WORK ITEM:
Leaving out every picture, copy the lines of the material below exactly, from the line containing "grey cone D1 level 2 -> none" through the line containing "none -> blue slope C2:D3 level 1 top D".

INFORMATION PROVIDED:
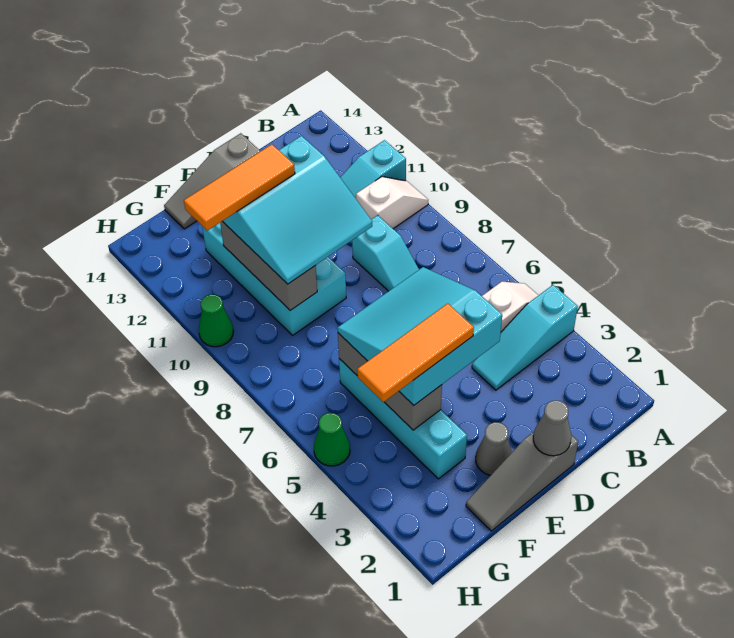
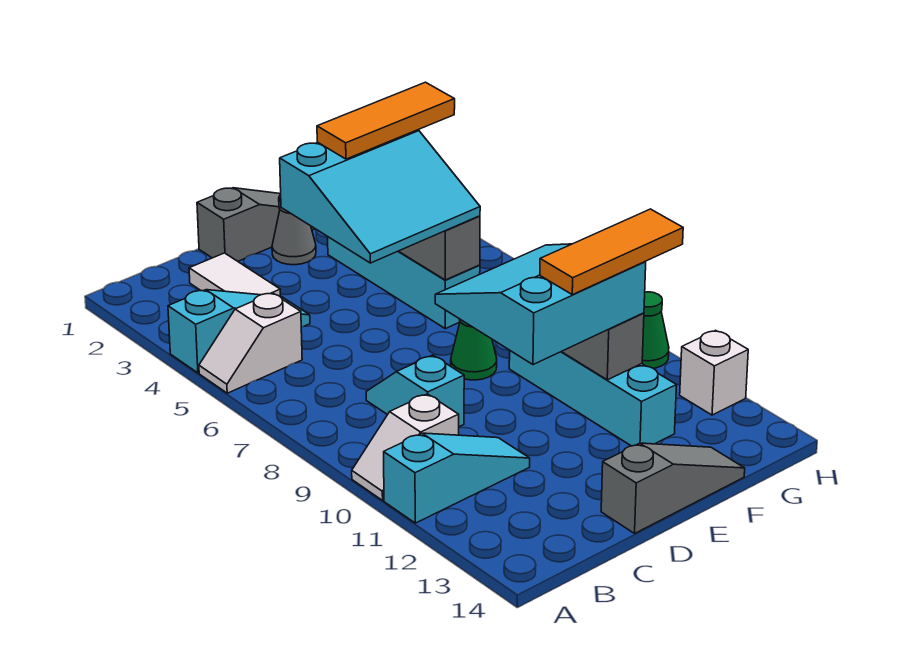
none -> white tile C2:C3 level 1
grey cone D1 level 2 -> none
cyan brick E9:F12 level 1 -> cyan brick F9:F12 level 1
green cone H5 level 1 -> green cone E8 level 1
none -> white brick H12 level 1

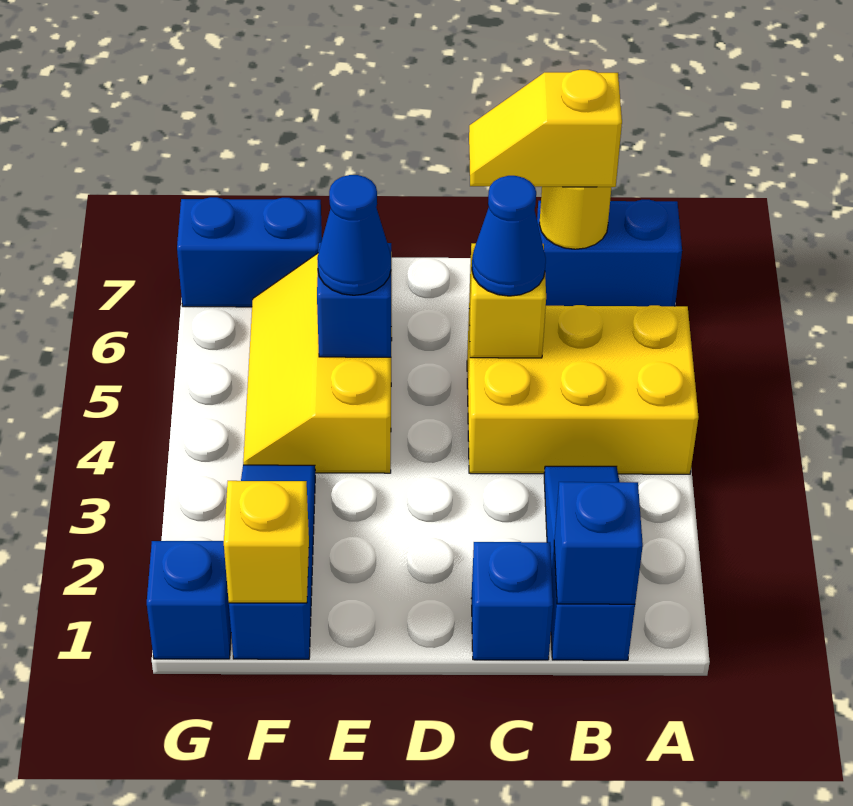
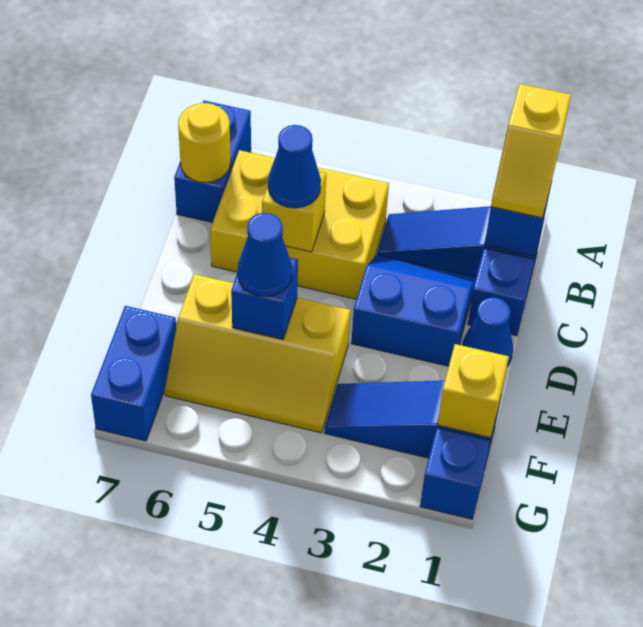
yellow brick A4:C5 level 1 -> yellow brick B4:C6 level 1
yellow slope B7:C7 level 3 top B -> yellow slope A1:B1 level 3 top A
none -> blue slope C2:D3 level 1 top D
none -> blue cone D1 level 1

ANSWER BELOW:
grey cone D1 level 2 -> none
cyan brick E9:F12 level 1 -> cyan brick F9:F12 level 1
green cone H5 level 1 -> green cone E8 level 1
none -> white brick H12 level 1

yellow brick A4:C5 level 1 -> yellow brick B4:C6 level 1
yellow slope B7:C7 level 3 top B -> yellow slope A1:B1 level 3 top A
none -> blue slope C2:D3 level 1 top D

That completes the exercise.